- **Problem description**
Pictures appear among the records below and must be omitted. Repeat exactly the lines from the line with "BUTTON pin VCC: VIN -> 3V3" to the line with "TFT pin SDI: D23 -> D33", both included.

- **Study material**
+++++

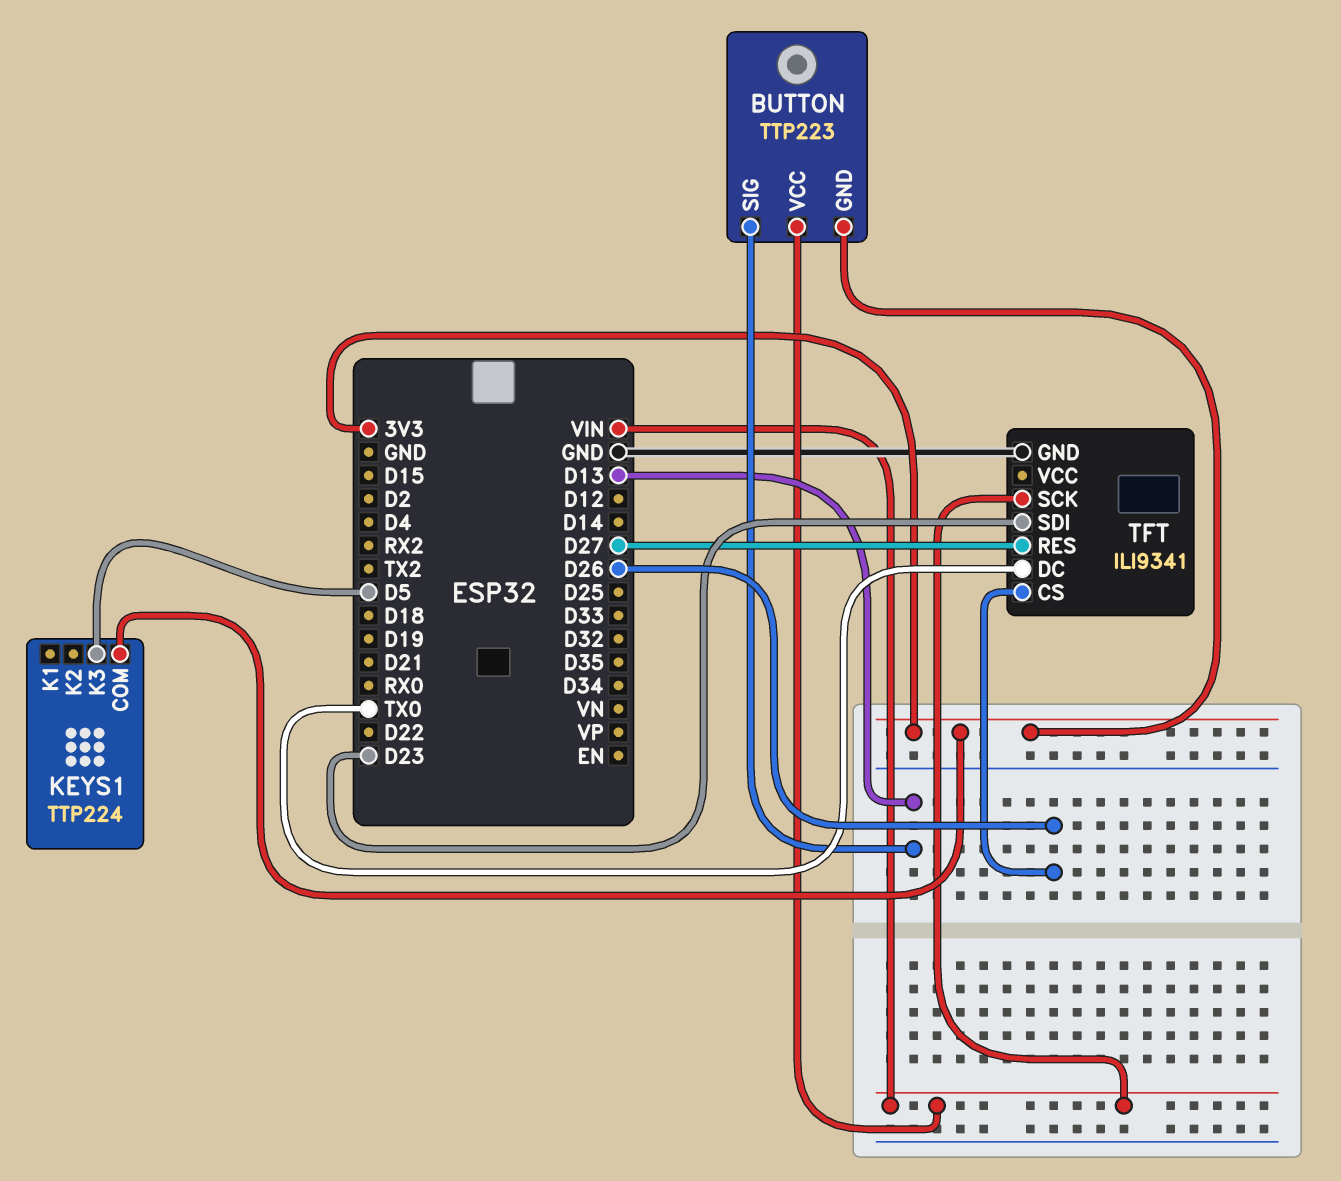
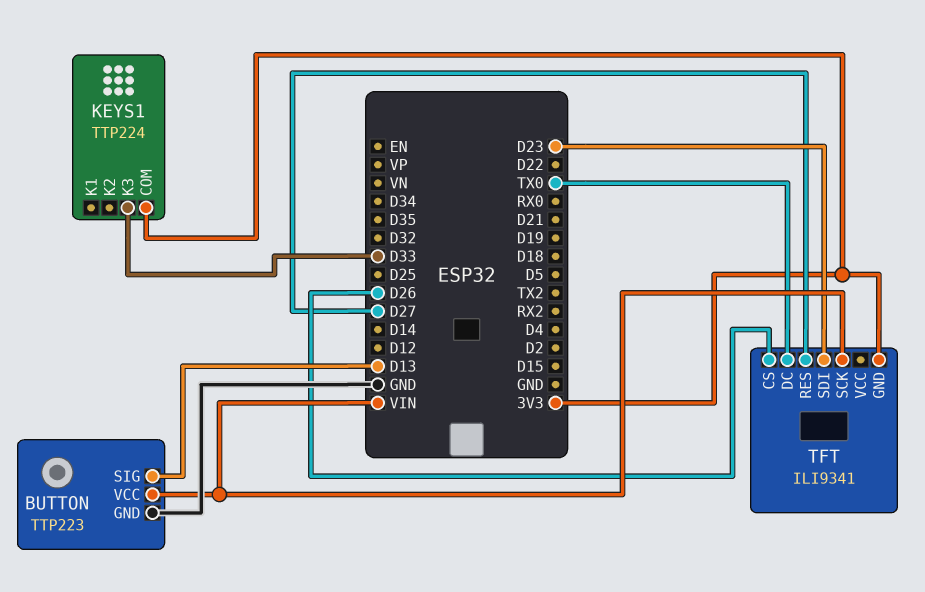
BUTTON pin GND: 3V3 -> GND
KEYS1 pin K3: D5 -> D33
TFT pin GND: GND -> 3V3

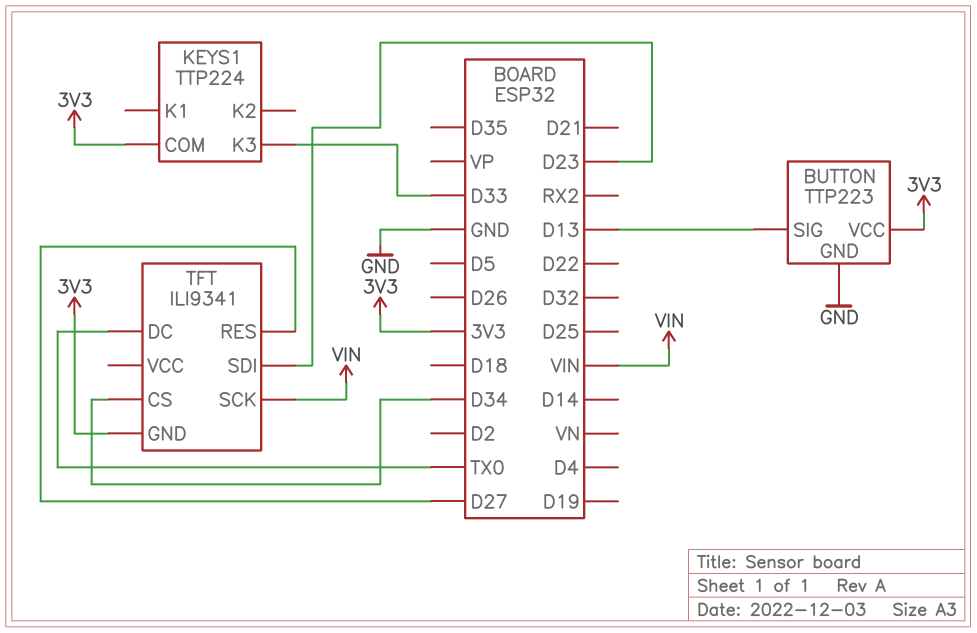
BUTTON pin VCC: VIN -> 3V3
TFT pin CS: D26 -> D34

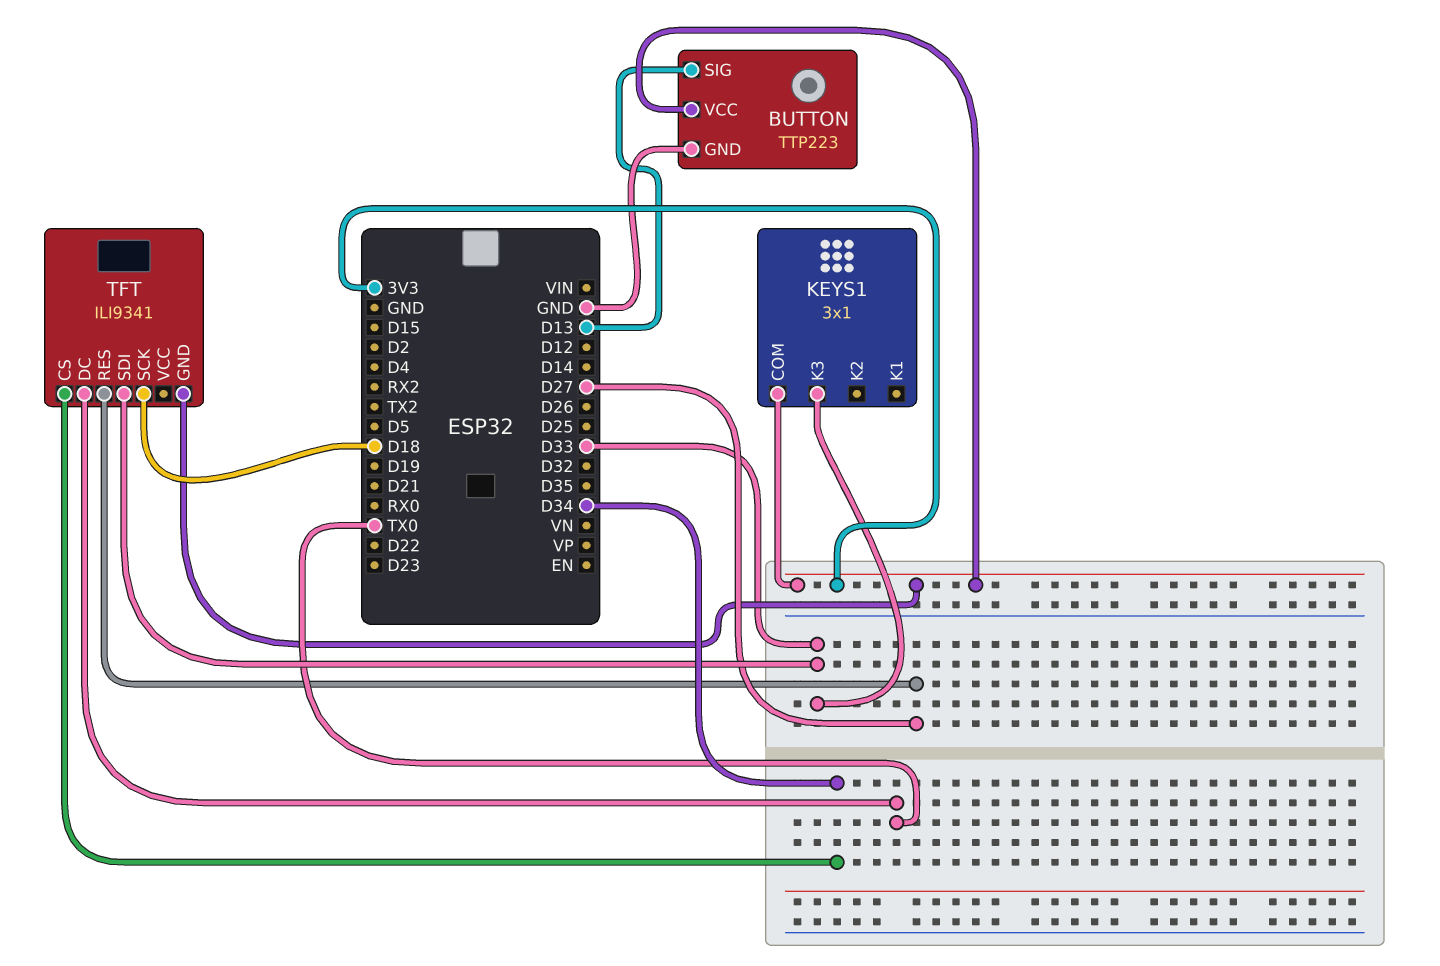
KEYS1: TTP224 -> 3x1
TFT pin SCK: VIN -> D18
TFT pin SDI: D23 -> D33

+++++

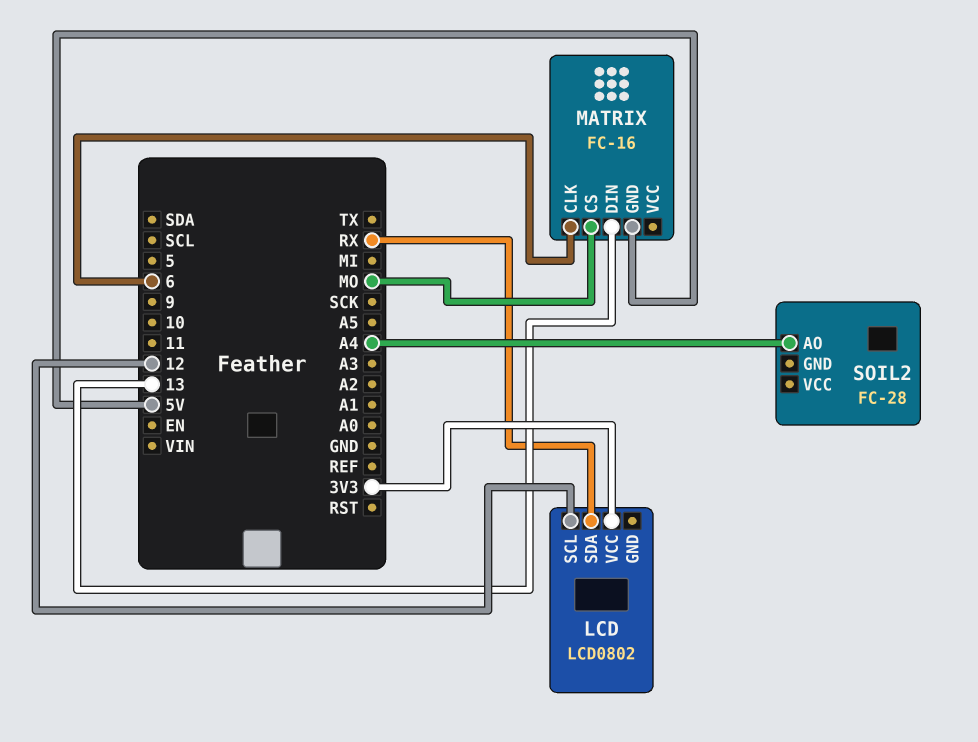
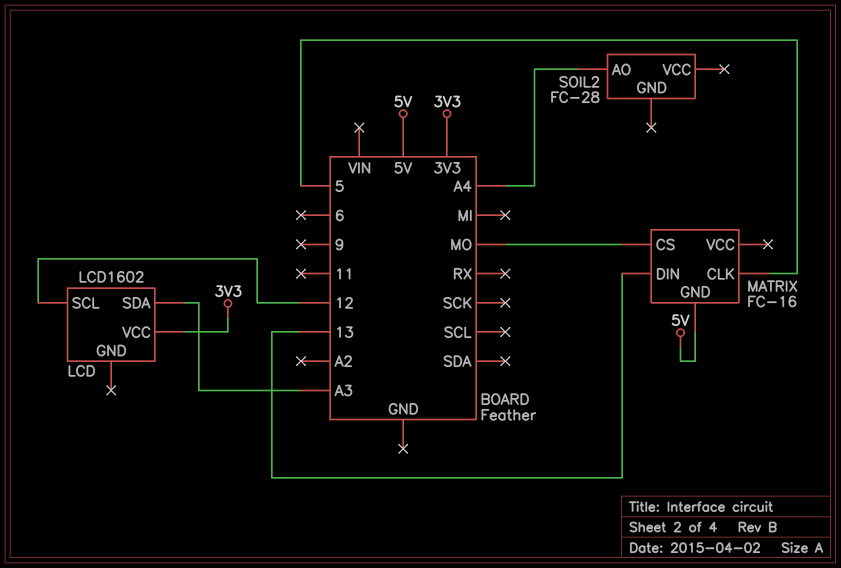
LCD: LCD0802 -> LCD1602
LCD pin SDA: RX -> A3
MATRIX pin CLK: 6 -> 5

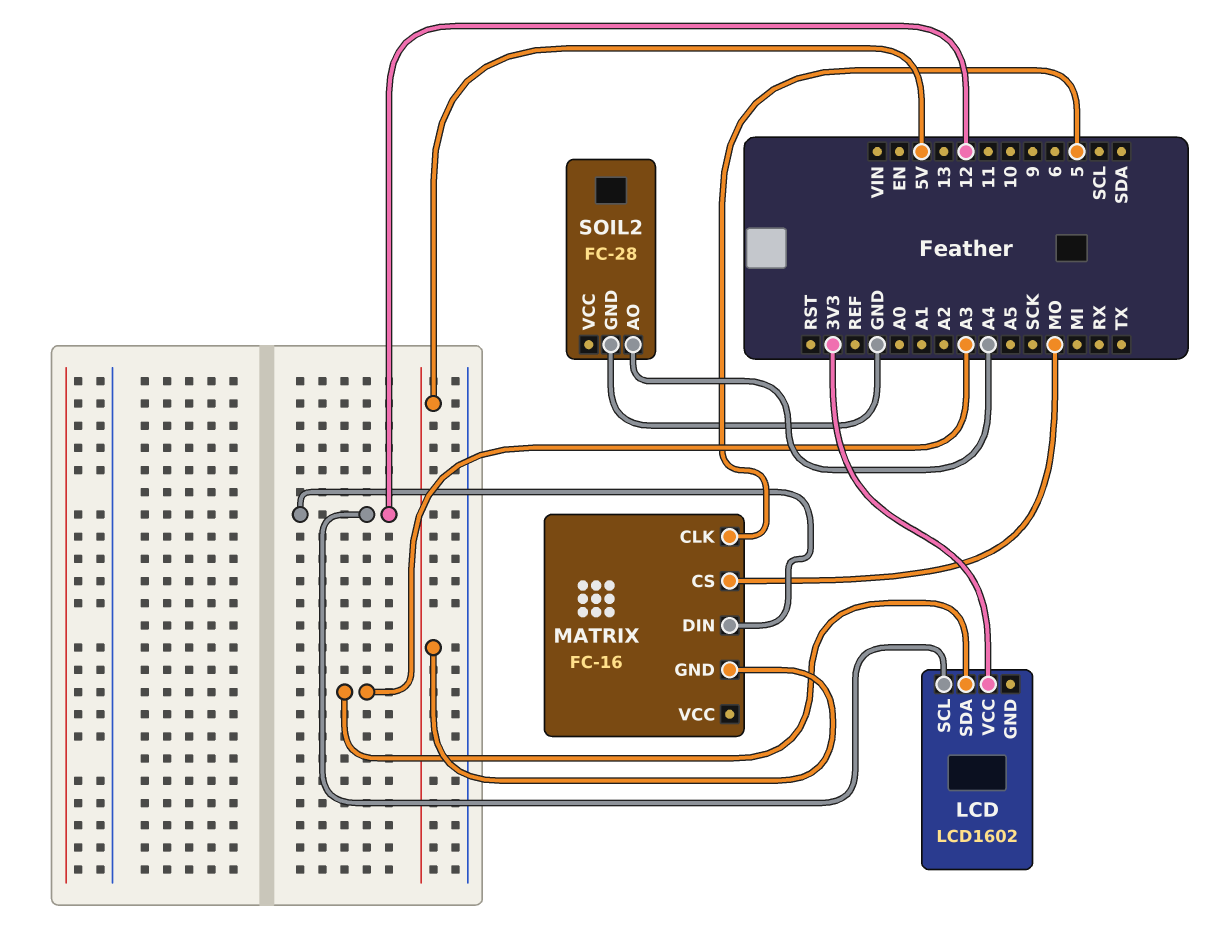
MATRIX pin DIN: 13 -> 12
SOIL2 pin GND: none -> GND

+++++

- **Response below**
BUTTON pin VCC: VIN -> 3V3
TFT pin CS: D26 -> D34

KEYS1: TTP224 -> 3x1
TFT pin SCK: VIN -> D18
TFT pin SDI: D23 -> D33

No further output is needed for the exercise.